WORK TO BE COMPLETED:
Return every line from the one with "D1: zener (A" through the one with "D2: none -> schottky (A NET20, K NET31)", inclusive, exactly as it appears below.

AVAILABLE DATA:
_ _ _ _
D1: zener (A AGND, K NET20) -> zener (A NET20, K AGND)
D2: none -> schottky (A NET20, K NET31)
_ _ _ _
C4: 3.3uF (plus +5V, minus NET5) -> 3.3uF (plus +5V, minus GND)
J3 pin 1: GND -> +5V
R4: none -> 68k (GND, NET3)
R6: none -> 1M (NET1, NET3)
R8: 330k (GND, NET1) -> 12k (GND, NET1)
_ _ _ _
ANSWER TO THIS TASK:
D1: zener (A AGND, K NET20) -> zener (A NET20, K AGND)
D2: none -> schottky (A NET20, K NET31)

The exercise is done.